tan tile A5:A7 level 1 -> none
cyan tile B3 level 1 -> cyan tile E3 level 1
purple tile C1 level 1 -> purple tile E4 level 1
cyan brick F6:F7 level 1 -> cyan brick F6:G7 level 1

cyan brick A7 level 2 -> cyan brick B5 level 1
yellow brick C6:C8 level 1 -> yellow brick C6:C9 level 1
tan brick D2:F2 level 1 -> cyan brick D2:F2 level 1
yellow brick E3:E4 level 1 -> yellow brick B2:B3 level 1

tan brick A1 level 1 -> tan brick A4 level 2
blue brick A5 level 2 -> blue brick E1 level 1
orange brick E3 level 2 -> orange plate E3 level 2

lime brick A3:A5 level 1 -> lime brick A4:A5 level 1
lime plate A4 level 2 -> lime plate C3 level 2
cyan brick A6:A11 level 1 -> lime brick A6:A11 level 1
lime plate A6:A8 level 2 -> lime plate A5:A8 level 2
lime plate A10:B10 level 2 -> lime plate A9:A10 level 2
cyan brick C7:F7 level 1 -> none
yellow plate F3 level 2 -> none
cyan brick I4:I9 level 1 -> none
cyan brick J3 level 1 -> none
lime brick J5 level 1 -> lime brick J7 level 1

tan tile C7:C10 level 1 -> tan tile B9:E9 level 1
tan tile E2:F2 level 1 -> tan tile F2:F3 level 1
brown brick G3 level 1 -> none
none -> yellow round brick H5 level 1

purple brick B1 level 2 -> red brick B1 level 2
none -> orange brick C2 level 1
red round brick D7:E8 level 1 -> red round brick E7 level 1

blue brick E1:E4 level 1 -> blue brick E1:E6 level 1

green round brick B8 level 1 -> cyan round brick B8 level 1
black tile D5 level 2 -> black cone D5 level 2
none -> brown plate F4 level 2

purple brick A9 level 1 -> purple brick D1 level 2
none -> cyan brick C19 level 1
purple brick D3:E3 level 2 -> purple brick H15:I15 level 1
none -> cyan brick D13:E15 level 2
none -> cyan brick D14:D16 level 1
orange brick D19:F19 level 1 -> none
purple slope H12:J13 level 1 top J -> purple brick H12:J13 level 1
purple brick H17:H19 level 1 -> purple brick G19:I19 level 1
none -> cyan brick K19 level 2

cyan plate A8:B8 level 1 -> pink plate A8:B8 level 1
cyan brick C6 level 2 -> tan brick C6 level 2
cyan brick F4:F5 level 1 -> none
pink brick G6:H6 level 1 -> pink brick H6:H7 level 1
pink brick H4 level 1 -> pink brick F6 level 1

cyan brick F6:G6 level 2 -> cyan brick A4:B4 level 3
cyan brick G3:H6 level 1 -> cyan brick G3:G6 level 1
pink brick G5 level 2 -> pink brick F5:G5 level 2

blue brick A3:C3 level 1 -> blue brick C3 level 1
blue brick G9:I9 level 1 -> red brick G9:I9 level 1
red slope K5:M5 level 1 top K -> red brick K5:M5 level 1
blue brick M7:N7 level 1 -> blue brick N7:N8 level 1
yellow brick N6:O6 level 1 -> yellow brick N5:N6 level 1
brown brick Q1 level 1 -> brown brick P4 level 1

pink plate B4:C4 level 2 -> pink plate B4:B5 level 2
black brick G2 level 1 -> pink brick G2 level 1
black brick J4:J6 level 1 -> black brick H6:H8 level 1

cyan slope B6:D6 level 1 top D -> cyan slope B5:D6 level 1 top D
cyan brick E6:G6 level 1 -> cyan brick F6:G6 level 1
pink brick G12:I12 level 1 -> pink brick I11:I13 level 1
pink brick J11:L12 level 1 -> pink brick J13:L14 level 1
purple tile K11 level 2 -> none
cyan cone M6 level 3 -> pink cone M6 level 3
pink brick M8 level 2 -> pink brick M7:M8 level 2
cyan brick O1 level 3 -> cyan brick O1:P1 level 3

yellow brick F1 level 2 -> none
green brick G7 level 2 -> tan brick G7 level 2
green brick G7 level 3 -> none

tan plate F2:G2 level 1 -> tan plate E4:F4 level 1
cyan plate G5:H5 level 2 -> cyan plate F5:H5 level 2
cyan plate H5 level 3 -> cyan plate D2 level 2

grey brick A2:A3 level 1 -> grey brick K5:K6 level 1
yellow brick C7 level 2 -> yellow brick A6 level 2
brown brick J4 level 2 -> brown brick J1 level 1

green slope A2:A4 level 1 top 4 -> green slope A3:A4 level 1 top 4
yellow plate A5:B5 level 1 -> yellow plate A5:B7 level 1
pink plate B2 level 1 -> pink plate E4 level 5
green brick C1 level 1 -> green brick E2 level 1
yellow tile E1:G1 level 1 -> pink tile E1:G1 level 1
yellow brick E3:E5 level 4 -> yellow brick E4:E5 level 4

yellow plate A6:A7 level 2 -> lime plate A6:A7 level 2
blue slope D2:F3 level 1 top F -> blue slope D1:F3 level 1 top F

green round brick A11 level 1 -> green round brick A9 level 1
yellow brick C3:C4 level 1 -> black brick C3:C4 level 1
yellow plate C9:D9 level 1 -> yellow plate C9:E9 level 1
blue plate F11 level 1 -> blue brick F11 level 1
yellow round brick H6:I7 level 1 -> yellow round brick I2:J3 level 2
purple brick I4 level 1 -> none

------------------------------------

REQUIRED ACTION:
One stretch of the lines above is wanted, from the line that contains "purple brick B1" through the line that contains "cyan plate A8:B8". Output it exactly.

TASK RESULT:
purple brick B1 level 2 -> red brick B1 level 2
none -> orange brick C2 level 1
red round brick D7:E8 level 1 -> red round brick E7 level 1

blue brick E1:E4 level 1 -> blue brick E1:E6 level 1

green round brick B8 level 1 -> cyan round brick B8 level 1
black tile D5 level 2 -> black cone D5 level 2
none -> brown plate F4 level 2

purple brick A9 level 1 -> purple brick D1 level 2
none -> cyan brick C19 level 1
purple brick D3:E3 level 2 -> purple brick H15:I15 level 1
none -> cyan brick D13:E15 level 2
none -> cyan brick D14:D16 level 1
orange brick D19:F19 level 1 -> none
purple slope H12:J13 level 1 top J -> purple brick H12:J13 level 1
purple brick H17:H19 level 1 -> purple brick G19:I19 level 1
none -> cyan brick K19 level 2

cyan plate A8:B8 level 1 -> pink plate A8:B8 level 1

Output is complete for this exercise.